## How to complete this task
What is needed is each line of the data below that holds the string "resized".
Provided entries: Begin
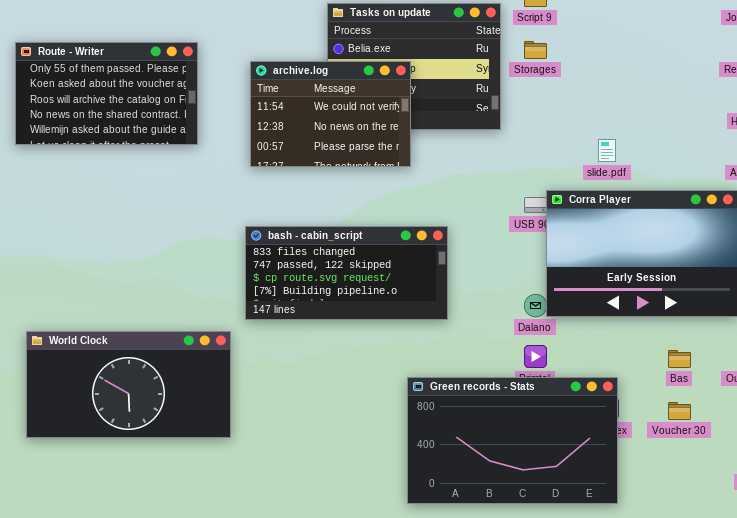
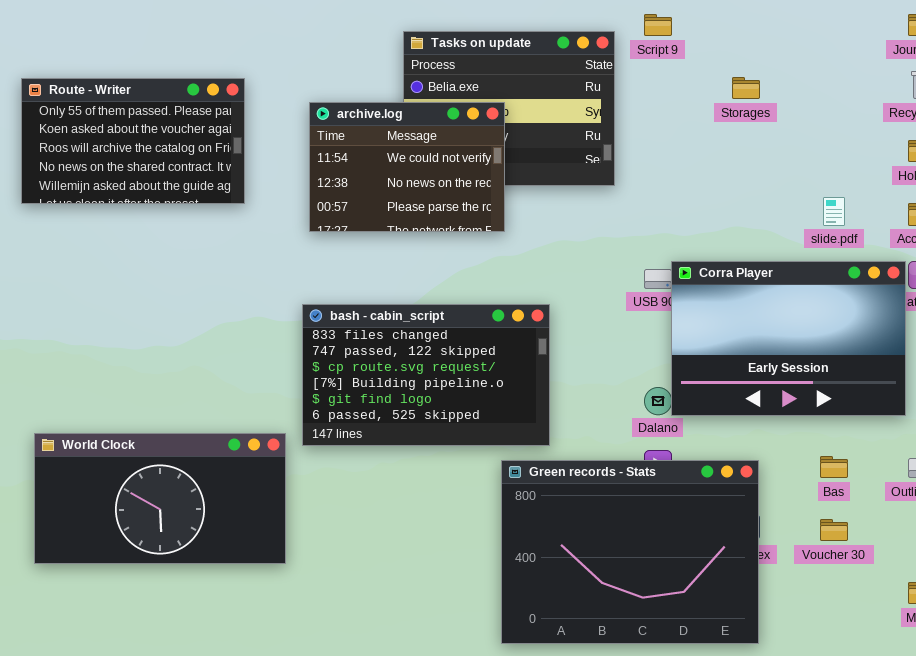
Storages: [524,41,547,59] -> [732,77,760,99], moved
slide.pdf: [598,139,616,162] -> [823,197,845,226], moved
bash - cabin_script: [245,226,448,320] -> [302,304,550,446], resized
Green records - Stats: [407,377,618,504] -> [501,460,759,644], resized

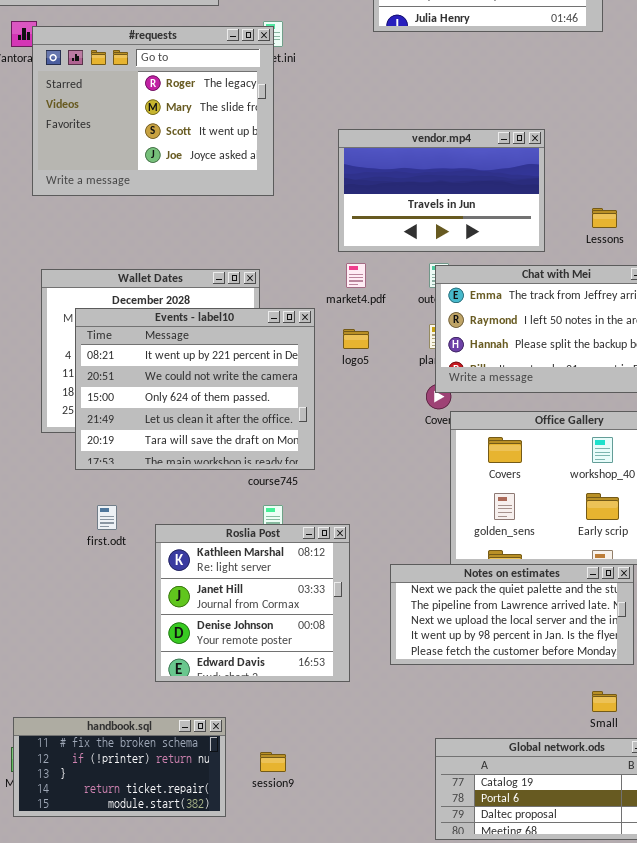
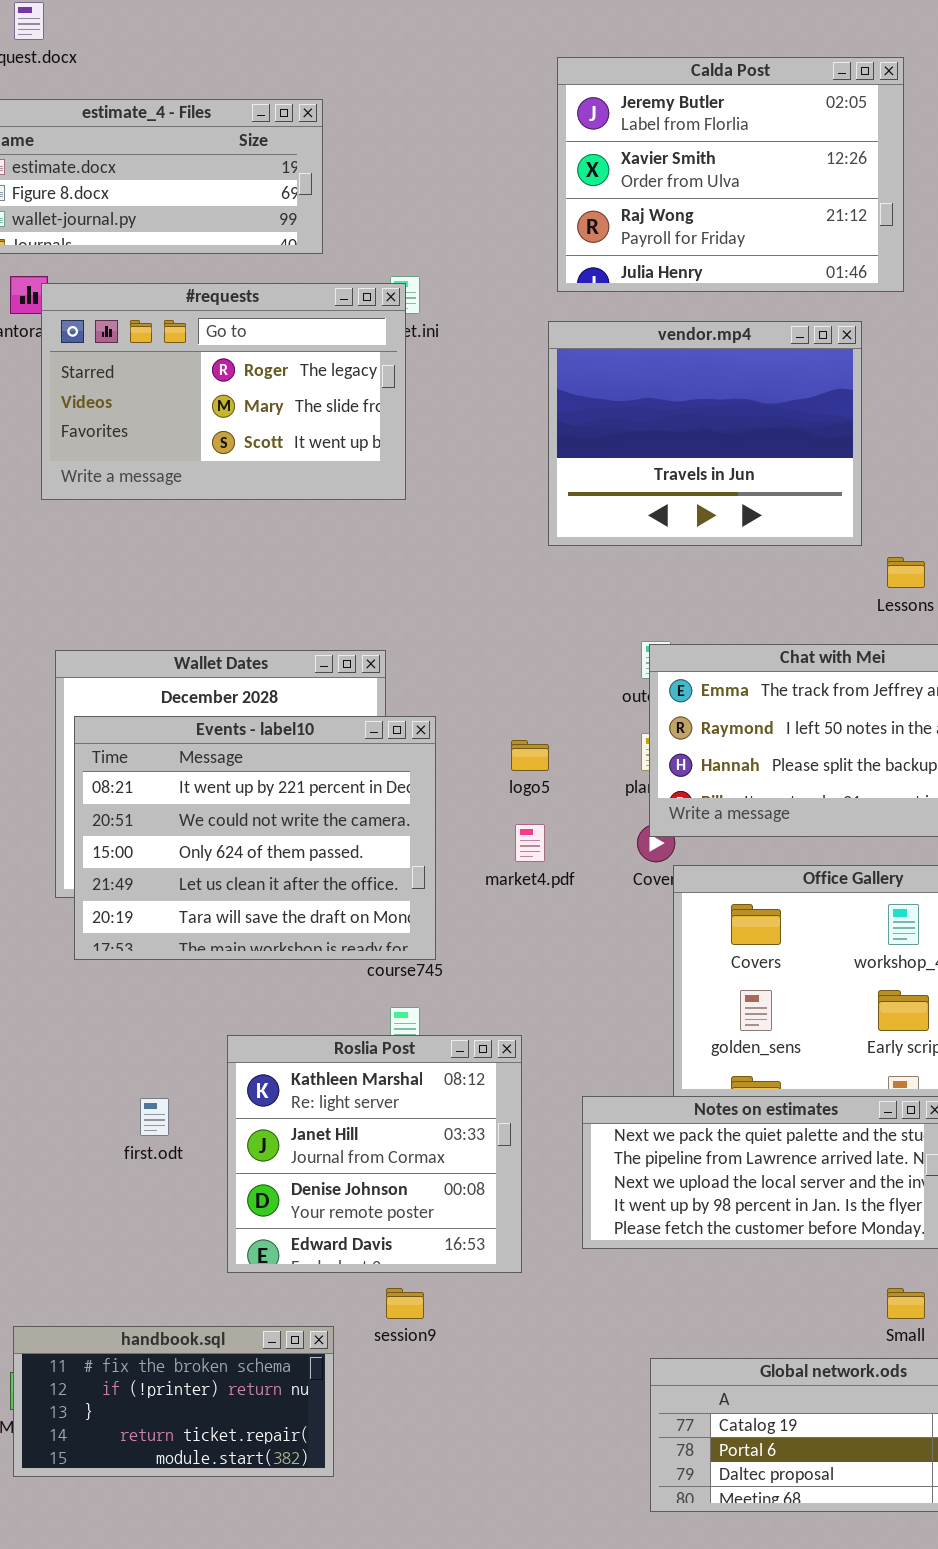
#requests: [32,26,274,196] -> [41,283,406,500], resized
vendor.mp4: [338,129,545,252] -> [548,321,862,546], moved, resized
market4.pdf: [346,263,366,288] -> [515,824,545,862], moved
Events - label10: [75,308,315,470] -> [74,716,436,960], moved
first.odt: [97,505,117,530] -> [140,1098,169,1136], moved
session9: [260,752,286,772] -> [386,1288,424,1319], moved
Provided entries: End
## Your solution
bash - cabin_script: [245,226,448,320] -> [302,304,550,446], resized
Green records - Stats: [407,377,618,504] -> [501,460,759,644], resized
#requests: [32,26,274,196] -> [41,283,406,500], resized
vendor.mp4: [338,129,545,252] -> [548,321,862,546], moved, resized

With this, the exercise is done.